[[ AVAILABLE DATA open ]]
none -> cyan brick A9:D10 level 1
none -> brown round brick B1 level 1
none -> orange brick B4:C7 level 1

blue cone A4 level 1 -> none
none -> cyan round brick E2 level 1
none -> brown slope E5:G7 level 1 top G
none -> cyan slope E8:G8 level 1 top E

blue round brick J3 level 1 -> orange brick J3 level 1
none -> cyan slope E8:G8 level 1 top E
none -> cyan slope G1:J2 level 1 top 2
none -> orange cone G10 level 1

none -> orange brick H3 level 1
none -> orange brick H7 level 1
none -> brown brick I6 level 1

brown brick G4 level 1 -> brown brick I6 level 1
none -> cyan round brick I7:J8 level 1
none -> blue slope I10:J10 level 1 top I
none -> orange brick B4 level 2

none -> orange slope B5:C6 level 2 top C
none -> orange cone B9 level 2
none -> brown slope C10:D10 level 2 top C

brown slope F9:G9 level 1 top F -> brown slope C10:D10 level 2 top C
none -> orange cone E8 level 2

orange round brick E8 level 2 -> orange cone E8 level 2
[[ AVAILABLE DATA closed ]]
• REQUIRED ACTION
Reproduce every record word for word.

• EXPECTED ANSWER
none -> cyan brick A9:D10 level 1
none -> brown round brick B1 level 1
none -> orange brick B4:C7 level 1

blue cone A4 level 1 -> none
none -> cyan round brick E2 level 1
none -> brown slope E5:G7 level 1 top G
none -> cyan slope E8:G8 level 1 top E

blue round brick J3 level 1 -> orange brick J3 level 1
none -> cyan slope E8:G8 level 1 top E
none -> cyan slope G1:J2 level 1 top 2
none -> orange cone G10 level 1

none -> orange brick H3 level 1
none -> orange brick H7 level 1
none -> brown brick I6 level 1

brown brick G4 level 1 -> brown brick I6 level 1
none -> cyan round brick I7:J8 level 1
none -> blue slope I10:J10 level 1 top I
none -> orange brick B4 level 2

none -> orange slope B5:C6 level 2 top C
none -> orange cone B9 level 2
none -> brown slope C10:D10 level 2 top C

brown slope F9:G9 level 1 top F -> brown slope C10:D10 level 2 top C
none -> orange cone E8 level 2

orange round brick E8 level 2 -> orange cone E8 level 2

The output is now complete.